_Stored data_
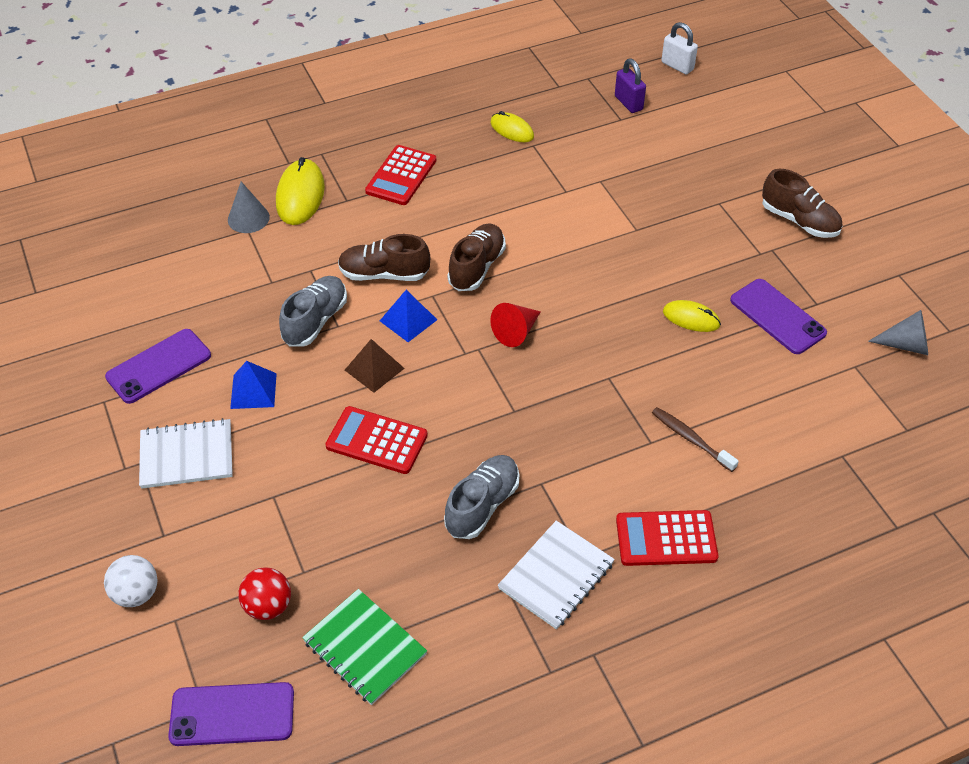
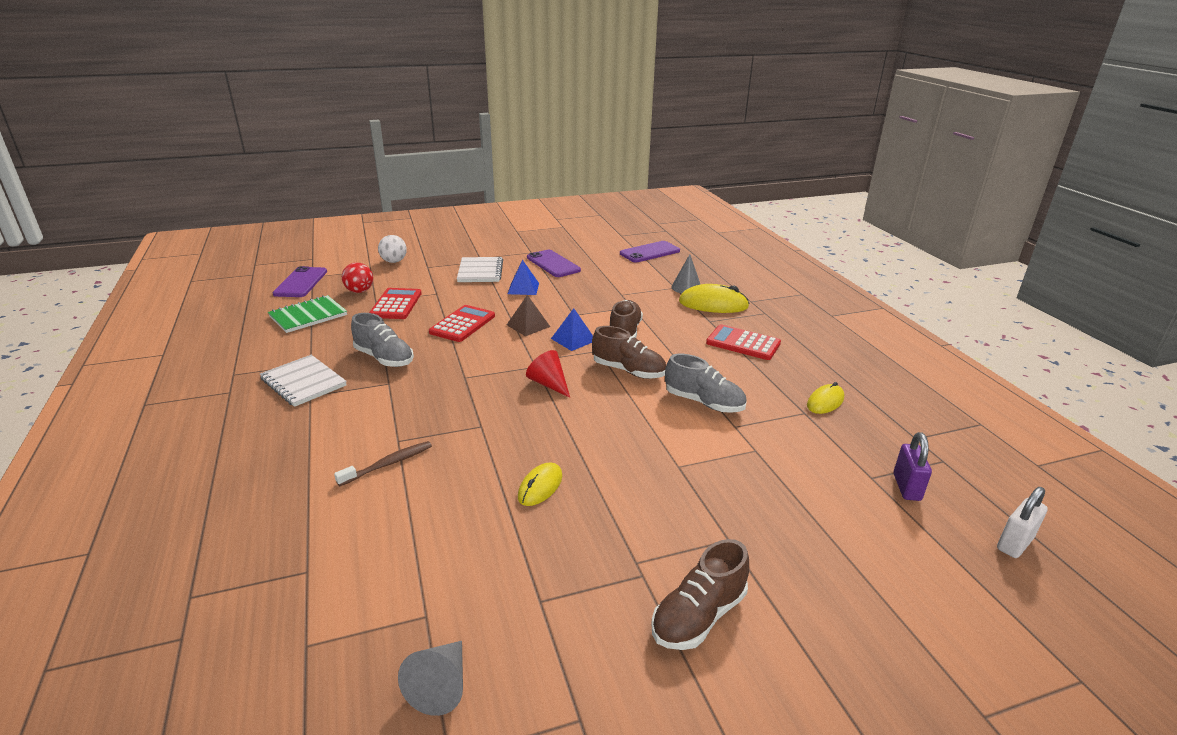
camera: 95 degrees right, 20 degrees down
(315, 321) = (580, 307): grey shoe -> grey shoe (704, 402)
(628, 103) = (906, 487): purple padlock -> purple padlock turned 60 degrees counterclockwise
(666, 539) = (296, 436): red calculator -> red calculator (396, 304)
(777, 317) = (526, 557): purple phone -> purple phone (649, 252)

_Work required_
Line by line, transcribe the records exactly, omitting the images.

_Answer area_
camera: 95 degrees right, 20 degrees down
(315, 321) = (580, 307): grey shoe -> grey shoe (704, 402)
(628, 103) = (906, 487): purple padlock -> purple padlock turned 60 degrees counterclockwise
(666, 539) = (296, 436): red calculator -> red calculator (396, 304)
(777, 317) = (526, 557): purple phone -> purple phone (649, 252)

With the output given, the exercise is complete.